Beginning with the line that holds "relocated: Kochtopf [gelb]" and ending with the last line of the entries below, copy every line exactly and nothing else, with the pictures left out.

━━ INFORMATION SUPPLIED

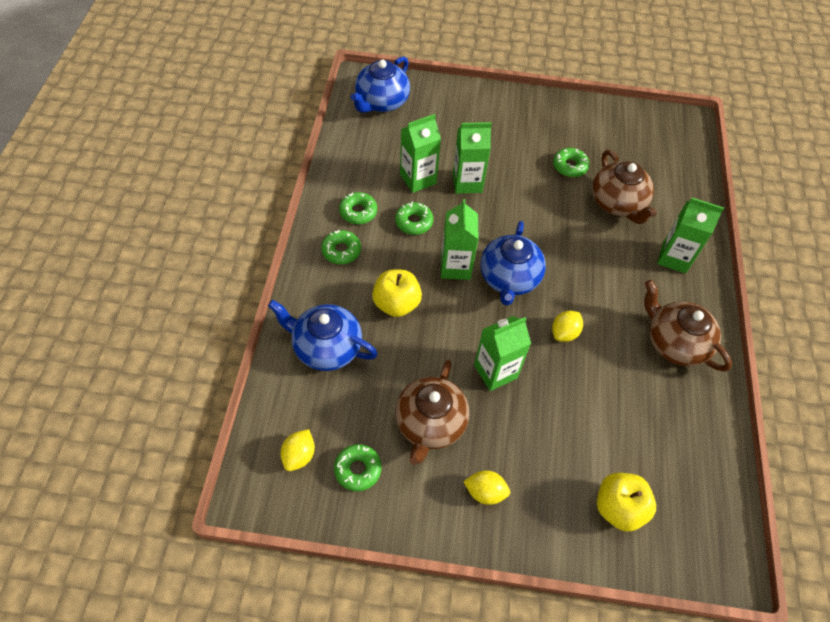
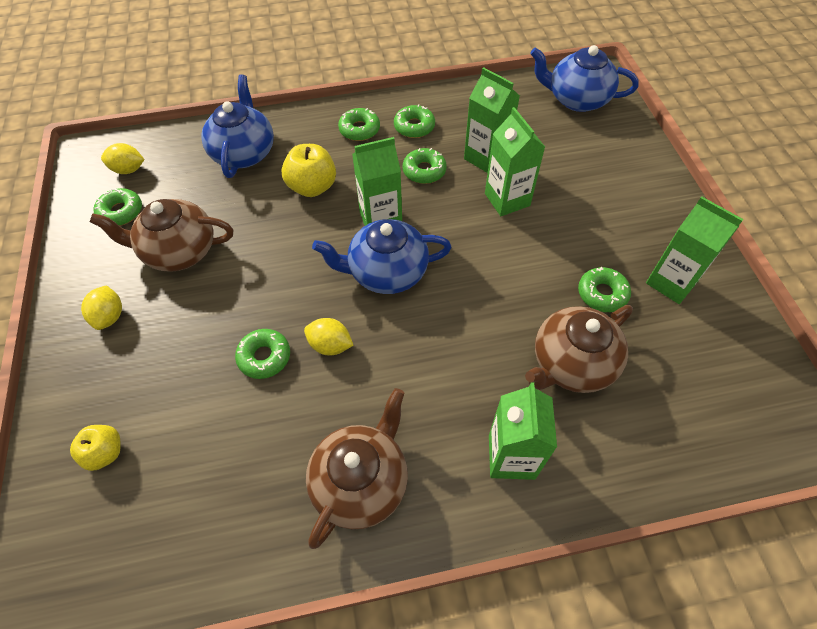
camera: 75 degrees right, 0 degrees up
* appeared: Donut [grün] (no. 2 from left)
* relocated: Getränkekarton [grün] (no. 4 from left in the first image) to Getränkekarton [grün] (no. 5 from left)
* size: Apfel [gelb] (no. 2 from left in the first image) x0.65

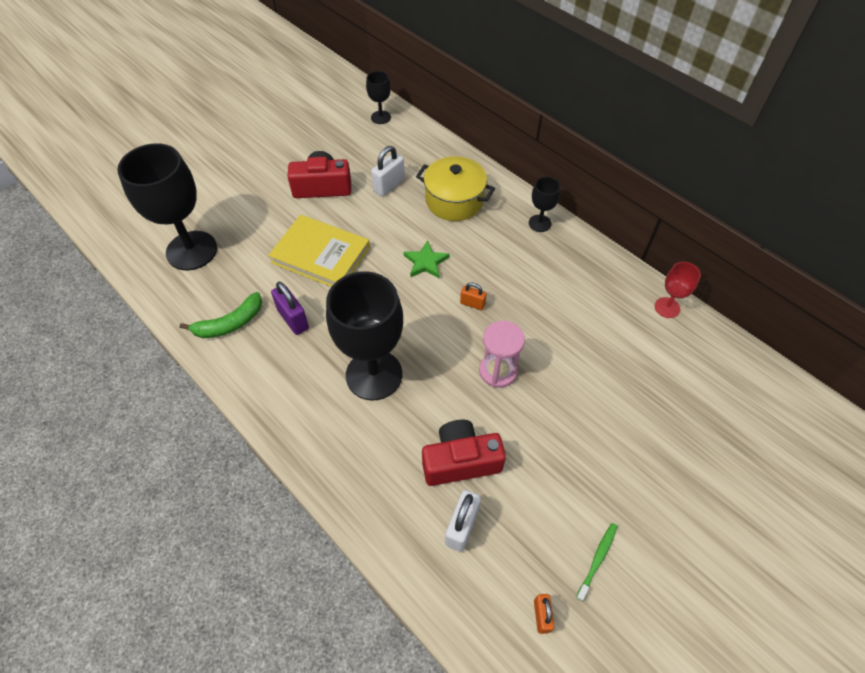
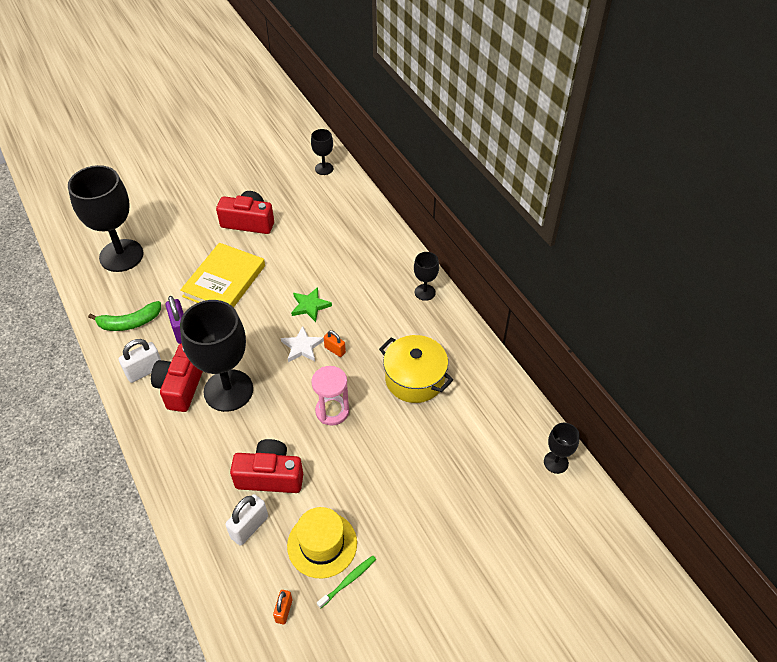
camera: 15 degrees right, 5 degrees down
* missing: Kelch [rot]
* appeared: Kamera [rot] (no. 1 from left)
* appeared: Stern [weiß]
* appeared: Hut [gelb]
* appeared: Kelch [schwarz] (no. 5 from left)
* relocated: Vorhängeschloss [weiß] (no. 1 from left)
* relocated: Kochtopf [gelb]
* spun: Buch [gelb] 75 degrees clockwise

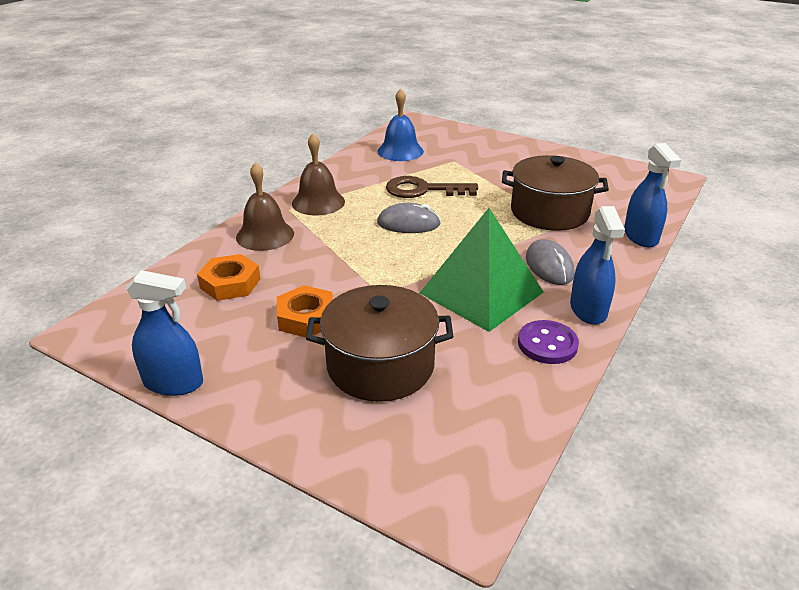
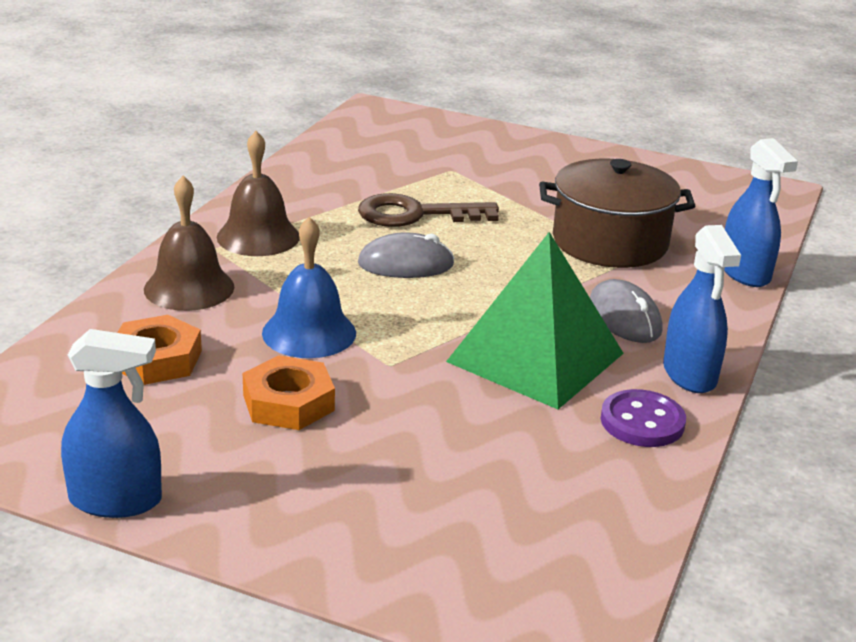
camera: 10 degrees left, 5 degrees down
* missing: Kochtopf [braun] (no. 1 from left)
* relocated: Glocke [blau]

━━━━

_EXERCISE RESULT_
* relocated: Kochtopf [gelb]
* spun: Buch [gelb] 75 degrees clockwise

camera: 10 degrees left, 5 degrees down
* missing: Kochtopf [braun] (no. 1 from left)
* relocated: Glocke [blau]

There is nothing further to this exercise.